**EXERCISE DIRECTIONS:** The entries below contain a stretch that opens with the line containing "(386, 470) = (686, 292): brown" and closes with the line containing "(593, 248) = (378, 336): green"; set down that stretch exactly, both ends included, and nothing else.

**PROVIDED DATA:**
· · · · ·

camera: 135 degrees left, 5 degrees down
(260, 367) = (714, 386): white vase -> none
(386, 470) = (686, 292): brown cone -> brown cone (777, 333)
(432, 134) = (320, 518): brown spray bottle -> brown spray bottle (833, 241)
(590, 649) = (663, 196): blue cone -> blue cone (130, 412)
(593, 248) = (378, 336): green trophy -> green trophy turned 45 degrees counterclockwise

· · · · ·

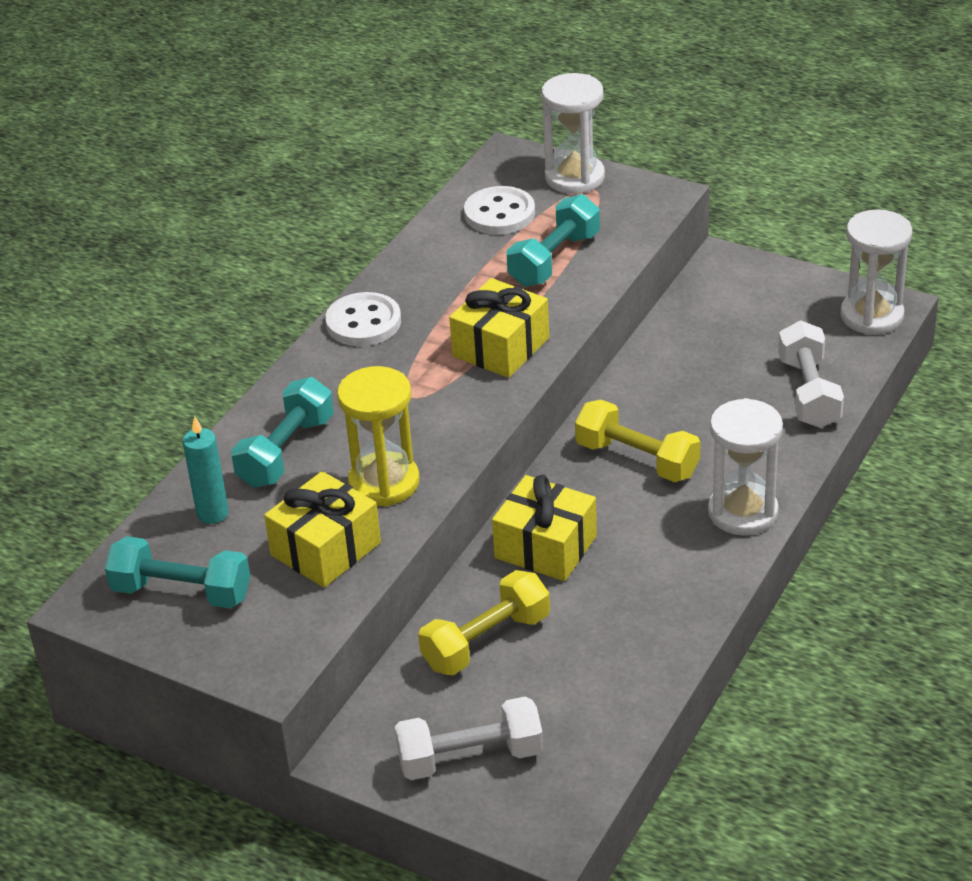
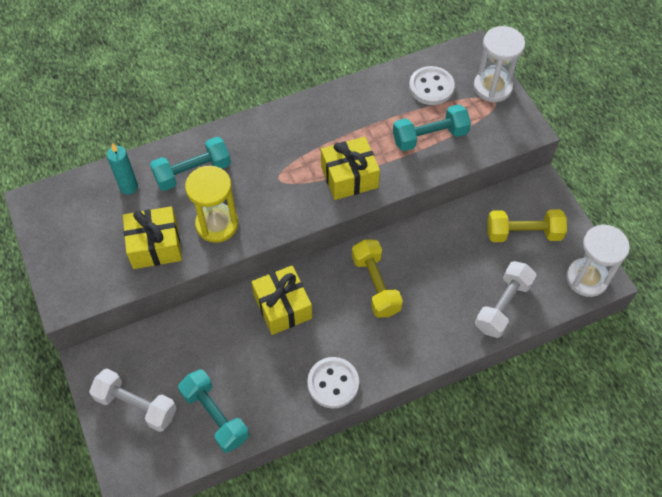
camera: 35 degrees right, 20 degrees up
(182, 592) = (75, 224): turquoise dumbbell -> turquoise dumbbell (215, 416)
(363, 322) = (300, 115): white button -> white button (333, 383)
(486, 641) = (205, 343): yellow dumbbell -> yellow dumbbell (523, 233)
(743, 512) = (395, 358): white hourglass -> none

· · · · ·

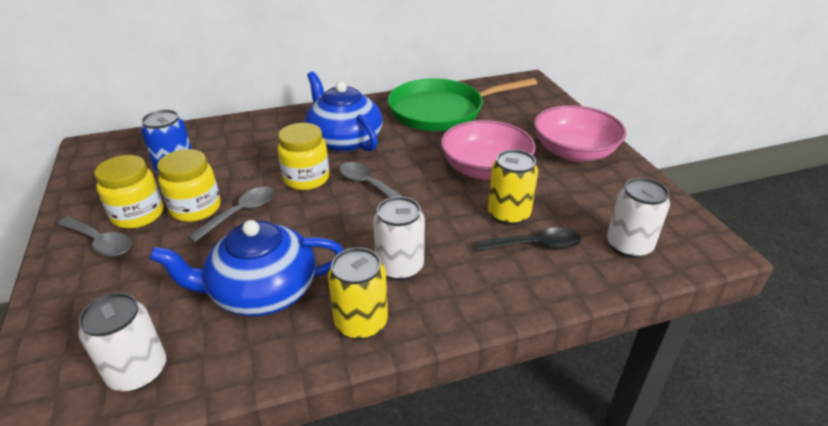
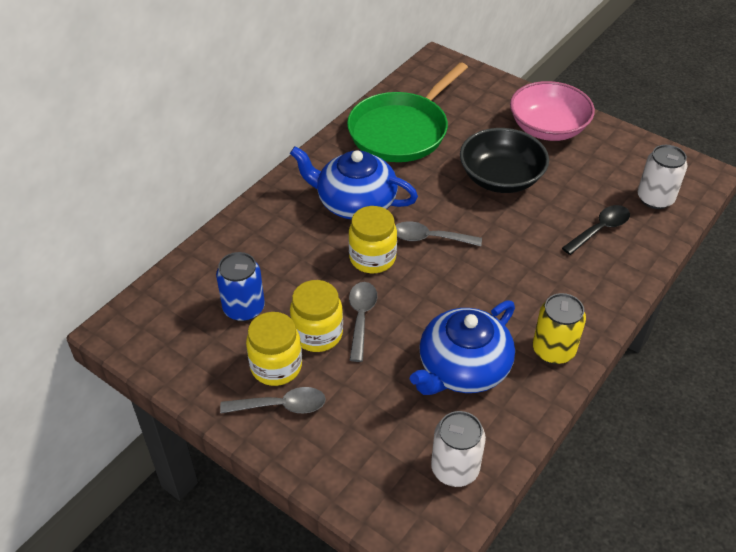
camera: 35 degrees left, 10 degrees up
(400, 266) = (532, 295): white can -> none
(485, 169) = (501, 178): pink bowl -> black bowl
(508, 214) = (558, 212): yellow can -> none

· · · · ·

**COMPLETED EXERCISE:**
(386, 470) = (686, 292): brown cone -> brown cone (777, 333)
(432, 134) = (320, 518): brown spray bottle -> brown spray bottle (833, 241)
(590, 649) = (663, 196): blue cone -> blue cone (130, 412)
(593, 248) = (378, 336): green trophy -> green trophy turned 45 degrees counterclockwise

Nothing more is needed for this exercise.